**Try it**. Below are some records. Print exactly the lines between the one holding "R2: 430 (W5, W19) -> 1.8k (W5, W19)" and the one holding "U2: AND (in", inclusive, and nothing else.

Data provided START

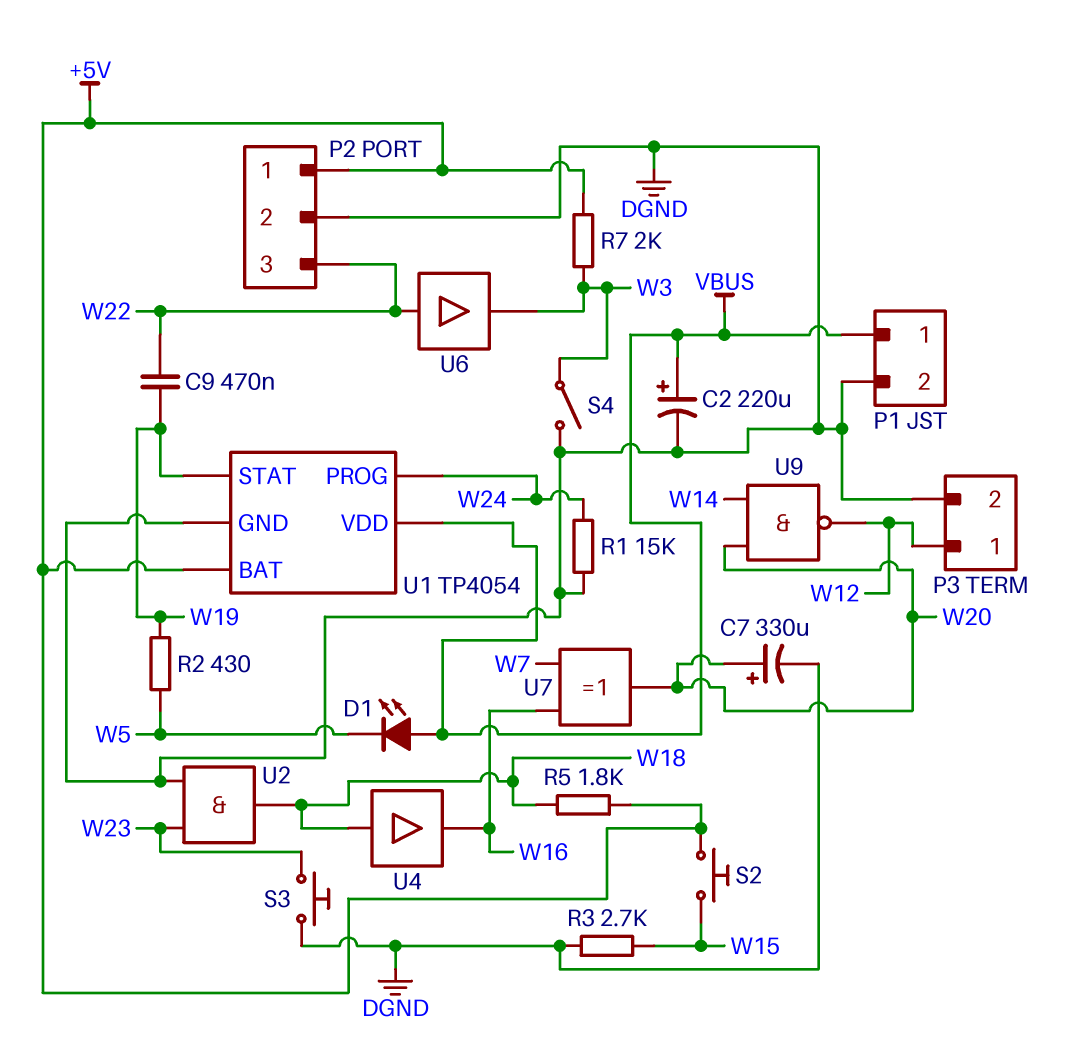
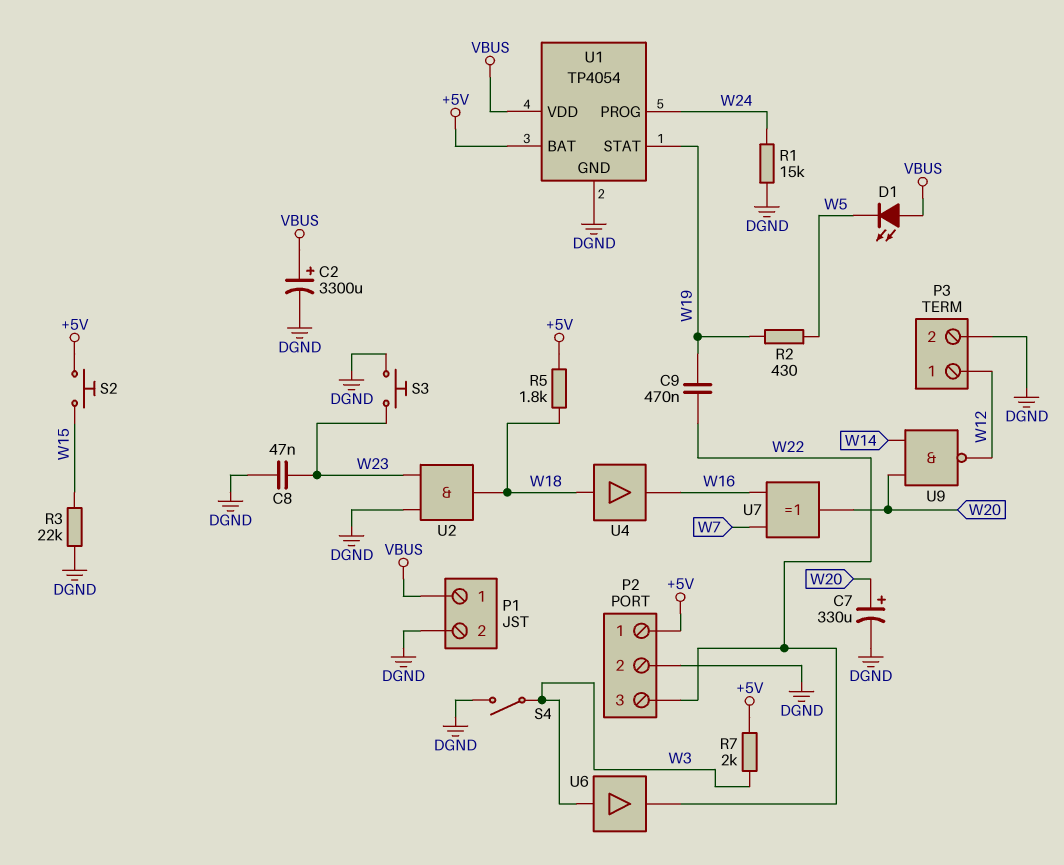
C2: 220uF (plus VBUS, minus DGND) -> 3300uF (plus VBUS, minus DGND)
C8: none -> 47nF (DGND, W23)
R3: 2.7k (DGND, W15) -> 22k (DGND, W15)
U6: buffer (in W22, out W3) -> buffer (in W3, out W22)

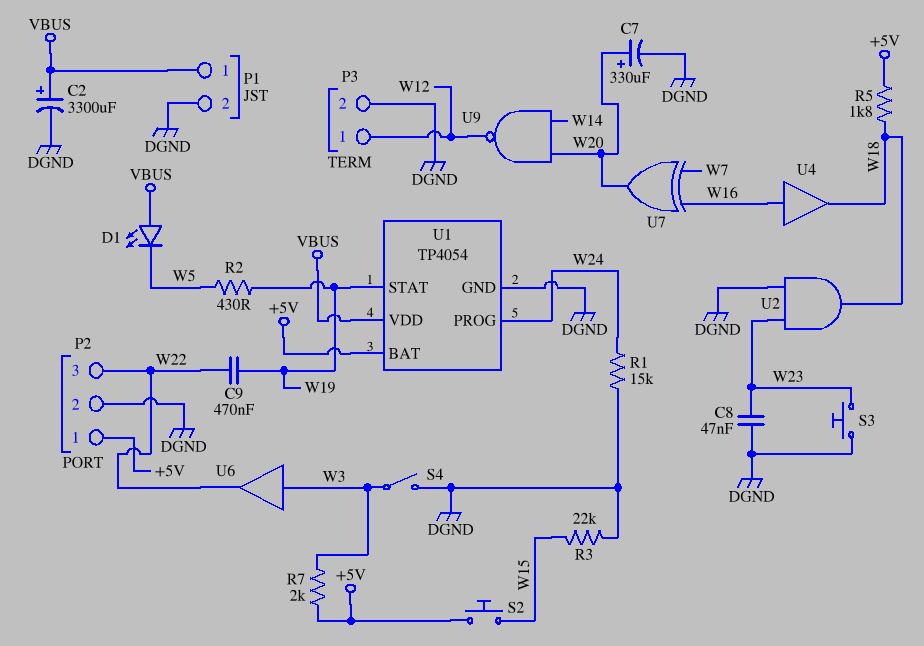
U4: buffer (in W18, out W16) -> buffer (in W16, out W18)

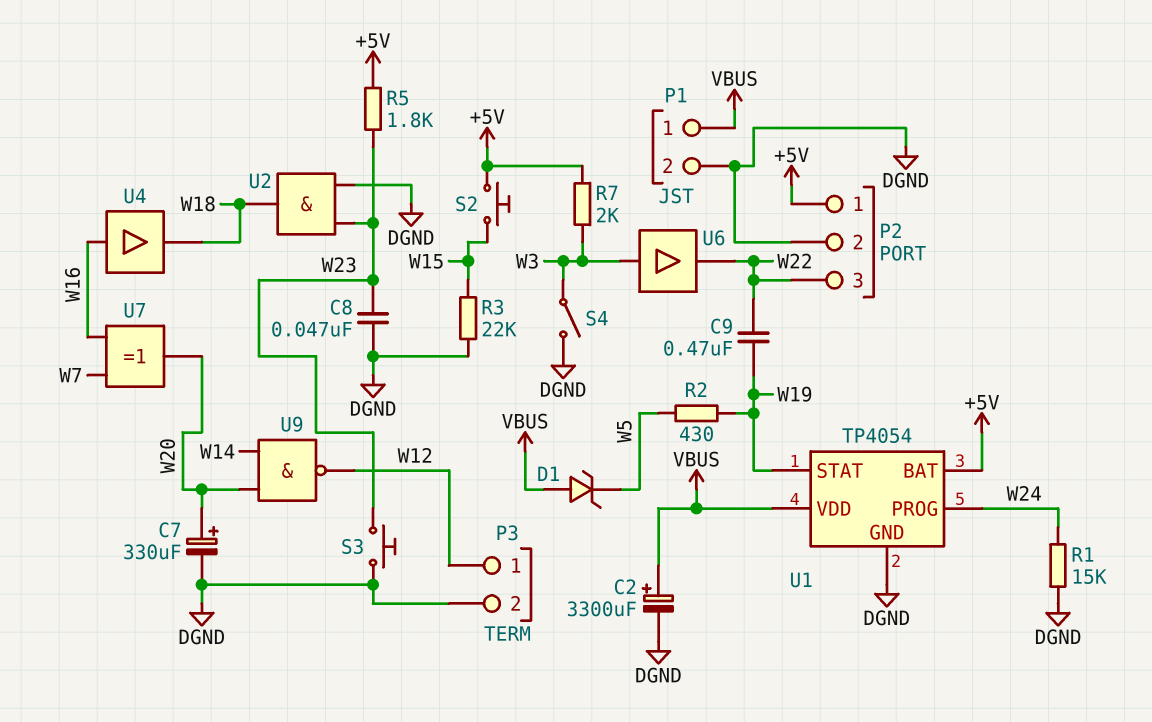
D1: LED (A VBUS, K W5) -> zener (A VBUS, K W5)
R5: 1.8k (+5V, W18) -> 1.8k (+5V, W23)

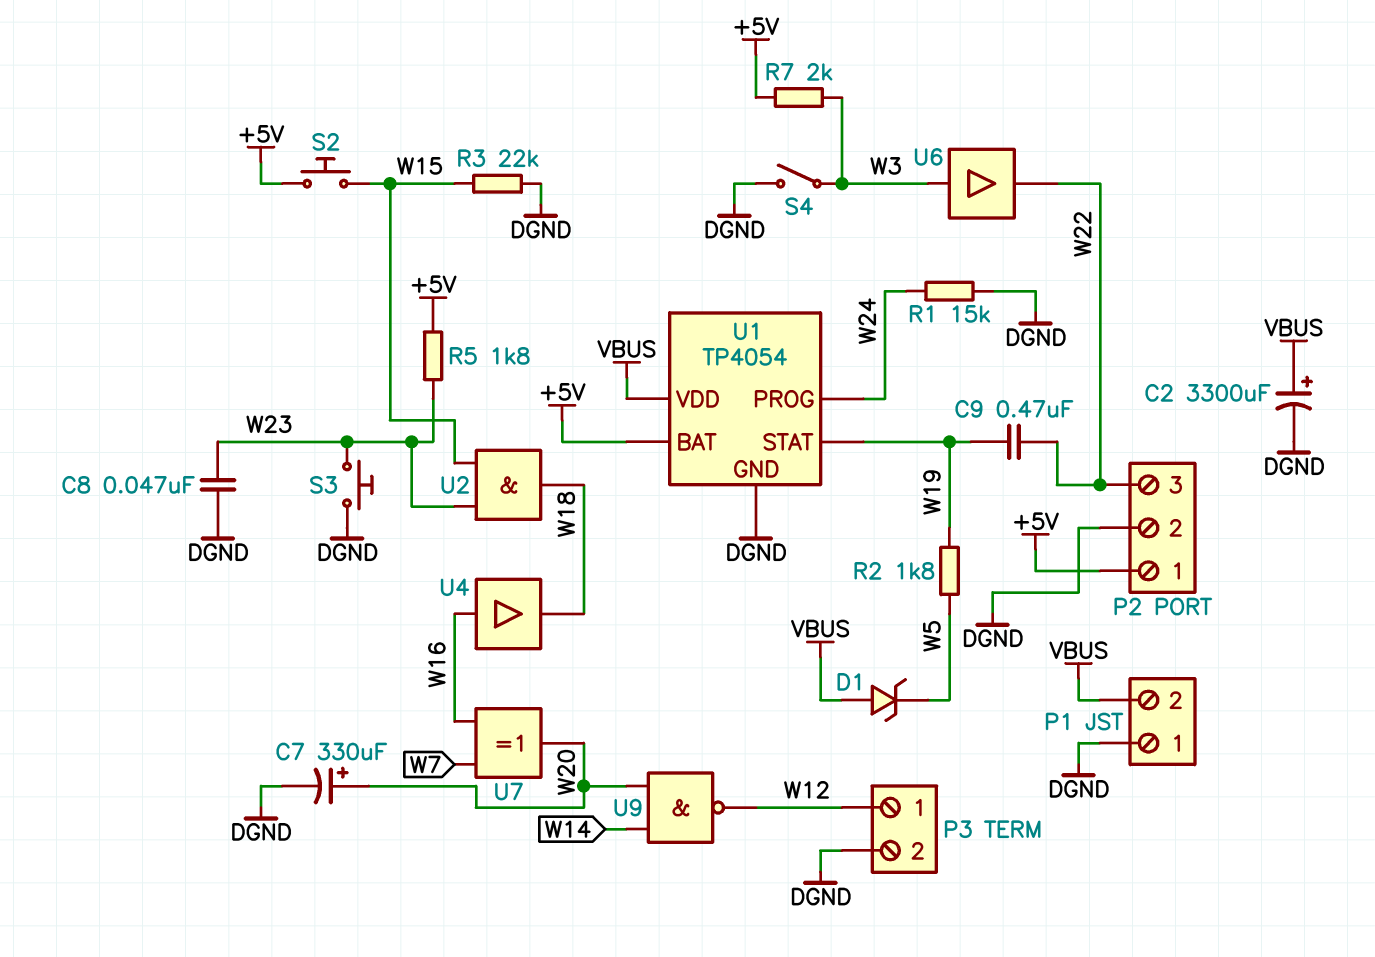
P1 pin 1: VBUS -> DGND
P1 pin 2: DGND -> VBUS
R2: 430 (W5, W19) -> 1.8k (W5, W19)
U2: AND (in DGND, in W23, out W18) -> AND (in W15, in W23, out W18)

Data provided END
Data provided START

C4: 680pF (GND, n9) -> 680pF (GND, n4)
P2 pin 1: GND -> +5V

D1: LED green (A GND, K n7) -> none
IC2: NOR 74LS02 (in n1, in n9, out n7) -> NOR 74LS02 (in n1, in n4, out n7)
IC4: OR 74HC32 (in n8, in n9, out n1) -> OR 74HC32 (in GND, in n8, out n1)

Data provided END

**Response to the task**.
R2: 430 (W5, W19) -> 1.8k (W5, W19)
U2: AND (in DGND, in W23, out W18) -> AND (in W15, in W23, out W18)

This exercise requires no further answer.